*** Exercise input Section Begins ***

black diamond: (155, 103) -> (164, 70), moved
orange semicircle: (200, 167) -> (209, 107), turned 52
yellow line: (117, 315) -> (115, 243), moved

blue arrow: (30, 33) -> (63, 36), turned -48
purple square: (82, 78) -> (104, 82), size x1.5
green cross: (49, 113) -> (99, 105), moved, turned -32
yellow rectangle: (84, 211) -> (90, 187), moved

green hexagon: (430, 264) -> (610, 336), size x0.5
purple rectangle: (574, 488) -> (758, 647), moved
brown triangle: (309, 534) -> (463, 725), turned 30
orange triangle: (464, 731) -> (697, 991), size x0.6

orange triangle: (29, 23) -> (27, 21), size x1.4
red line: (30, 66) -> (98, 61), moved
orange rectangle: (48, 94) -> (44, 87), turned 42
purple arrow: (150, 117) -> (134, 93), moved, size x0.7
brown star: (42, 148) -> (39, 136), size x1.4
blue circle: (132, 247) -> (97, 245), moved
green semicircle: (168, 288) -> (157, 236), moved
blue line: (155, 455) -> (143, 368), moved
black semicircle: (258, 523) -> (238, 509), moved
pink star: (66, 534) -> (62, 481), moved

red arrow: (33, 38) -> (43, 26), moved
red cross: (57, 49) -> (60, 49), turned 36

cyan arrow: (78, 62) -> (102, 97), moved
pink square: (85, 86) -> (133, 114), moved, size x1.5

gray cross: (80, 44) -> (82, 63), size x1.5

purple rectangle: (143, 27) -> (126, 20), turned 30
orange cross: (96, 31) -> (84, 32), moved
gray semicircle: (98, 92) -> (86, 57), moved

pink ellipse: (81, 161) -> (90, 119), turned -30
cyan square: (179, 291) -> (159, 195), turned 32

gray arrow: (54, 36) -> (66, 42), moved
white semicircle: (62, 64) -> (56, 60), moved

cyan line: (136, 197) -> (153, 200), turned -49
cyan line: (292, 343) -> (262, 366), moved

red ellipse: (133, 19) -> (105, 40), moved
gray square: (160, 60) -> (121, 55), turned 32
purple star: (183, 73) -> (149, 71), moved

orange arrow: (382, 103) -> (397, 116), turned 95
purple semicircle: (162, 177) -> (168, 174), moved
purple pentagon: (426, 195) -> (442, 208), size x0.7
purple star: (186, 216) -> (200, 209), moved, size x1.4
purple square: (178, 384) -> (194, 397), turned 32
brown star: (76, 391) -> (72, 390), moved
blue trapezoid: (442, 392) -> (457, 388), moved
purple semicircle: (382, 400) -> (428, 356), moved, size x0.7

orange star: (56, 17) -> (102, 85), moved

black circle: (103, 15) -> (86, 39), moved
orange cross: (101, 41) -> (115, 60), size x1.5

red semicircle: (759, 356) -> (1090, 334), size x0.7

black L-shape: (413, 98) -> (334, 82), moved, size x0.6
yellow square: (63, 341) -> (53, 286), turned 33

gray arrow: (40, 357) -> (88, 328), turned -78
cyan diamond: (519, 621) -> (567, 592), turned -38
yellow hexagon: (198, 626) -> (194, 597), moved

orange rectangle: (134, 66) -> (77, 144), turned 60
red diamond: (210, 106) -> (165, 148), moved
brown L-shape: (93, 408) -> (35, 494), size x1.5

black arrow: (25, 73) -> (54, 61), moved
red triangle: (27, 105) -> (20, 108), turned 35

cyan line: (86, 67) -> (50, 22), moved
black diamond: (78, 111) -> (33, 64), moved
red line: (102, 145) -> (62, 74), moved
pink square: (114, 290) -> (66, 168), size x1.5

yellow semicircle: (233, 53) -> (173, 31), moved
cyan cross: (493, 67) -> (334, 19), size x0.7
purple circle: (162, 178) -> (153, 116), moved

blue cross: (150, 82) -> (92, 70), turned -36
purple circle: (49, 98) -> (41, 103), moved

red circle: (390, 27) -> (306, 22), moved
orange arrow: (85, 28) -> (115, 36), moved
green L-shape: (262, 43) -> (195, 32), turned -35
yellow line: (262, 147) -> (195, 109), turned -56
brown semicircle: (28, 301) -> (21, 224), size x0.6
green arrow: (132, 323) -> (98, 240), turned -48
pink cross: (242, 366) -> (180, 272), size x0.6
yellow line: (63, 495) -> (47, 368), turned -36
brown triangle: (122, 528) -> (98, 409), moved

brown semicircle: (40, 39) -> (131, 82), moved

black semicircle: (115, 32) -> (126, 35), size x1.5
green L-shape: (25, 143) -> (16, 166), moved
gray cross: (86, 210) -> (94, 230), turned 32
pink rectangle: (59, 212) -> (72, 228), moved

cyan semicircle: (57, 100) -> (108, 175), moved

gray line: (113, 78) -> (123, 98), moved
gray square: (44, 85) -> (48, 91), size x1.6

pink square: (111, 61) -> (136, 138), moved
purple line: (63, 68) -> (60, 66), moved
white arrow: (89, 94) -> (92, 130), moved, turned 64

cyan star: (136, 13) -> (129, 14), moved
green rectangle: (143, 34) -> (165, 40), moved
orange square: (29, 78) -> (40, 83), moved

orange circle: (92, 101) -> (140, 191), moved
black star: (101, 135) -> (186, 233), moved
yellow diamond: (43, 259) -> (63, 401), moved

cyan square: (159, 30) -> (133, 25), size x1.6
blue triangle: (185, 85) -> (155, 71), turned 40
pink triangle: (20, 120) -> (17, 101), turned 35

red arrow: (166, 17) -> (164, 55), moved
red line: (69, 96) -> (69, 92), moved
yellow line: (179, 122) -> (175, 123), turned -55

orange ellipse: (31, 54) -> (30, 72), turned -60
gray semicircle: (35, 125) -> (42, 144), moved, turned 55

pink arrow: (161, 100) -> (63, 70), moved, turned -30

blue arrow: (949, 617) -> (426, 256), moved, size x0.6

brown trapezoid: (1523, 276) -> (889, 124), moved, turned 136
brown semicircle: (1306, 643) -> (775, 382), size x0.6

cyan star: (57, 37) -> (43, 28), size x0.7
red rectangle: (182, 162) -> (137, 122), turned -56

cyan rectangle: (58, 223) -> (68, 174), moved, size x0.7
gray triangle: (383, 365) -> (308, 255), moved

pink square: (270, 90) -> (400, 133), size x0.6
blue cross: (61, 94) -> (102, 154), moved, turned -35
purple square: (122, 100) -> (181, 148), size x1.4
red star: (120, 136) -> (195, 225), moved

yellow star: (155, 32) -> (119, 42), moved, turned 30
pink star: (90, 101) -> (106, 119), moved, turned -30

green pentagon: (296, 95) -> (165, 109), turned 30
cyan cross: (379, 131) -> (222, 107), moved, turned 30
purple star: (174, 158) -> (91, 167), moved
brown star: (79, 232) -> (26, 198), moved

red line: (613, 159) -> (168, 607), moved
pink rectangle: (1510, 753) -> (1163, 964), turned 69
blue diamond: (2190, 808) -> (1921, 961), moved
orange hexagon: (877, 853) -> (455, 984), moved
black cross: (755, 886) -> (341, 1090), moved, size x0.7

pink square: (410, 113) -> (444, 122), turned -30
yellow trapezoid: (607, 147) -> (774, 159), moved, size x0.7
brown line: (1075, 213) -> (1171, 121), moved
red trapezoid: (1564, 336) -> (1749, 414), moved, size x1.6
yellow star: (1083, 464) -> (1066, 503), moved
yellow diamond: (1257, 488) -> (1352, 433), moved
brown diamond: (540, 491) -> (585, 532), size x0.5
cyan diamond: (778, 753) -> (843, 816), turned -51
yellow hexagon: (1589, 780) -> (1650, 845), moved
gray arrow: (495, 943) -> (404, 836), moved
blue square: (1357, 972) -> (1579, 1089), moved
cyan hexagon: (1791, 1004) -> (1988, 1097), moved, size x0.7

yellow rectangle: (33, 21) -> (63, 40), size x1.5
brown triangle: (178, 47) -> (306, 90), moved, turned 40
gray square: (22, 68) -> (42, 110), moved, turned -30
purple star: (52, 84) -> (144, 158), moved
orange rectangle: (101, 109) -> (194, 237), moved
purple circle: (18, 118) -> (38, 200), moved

*** Exercise input Section Ends ***

## Directions
What is needed is an exact copy of the lines above, from the one containing "white arrow: (89, 94)" through the one containing "cyan square: (159, 30)", with nothing added.

## Result below
white arrow: (89, 94) -> (92, 130), moved, turned 64

cyan star: (136, 13) -> (129, 14), moved
green rectangle: (143, 34) -> (165, 40), moved
orange square: (29, 78) -> (40, 83), moved

orange circle: (92, 101) -> (140, 191), moved
black star: (101, 135) -> (186, 233), moved
yellow diamond: (43, 259) -> (63, 401), moved

cyan square: (159, 30) -> (133, 25), size x1.6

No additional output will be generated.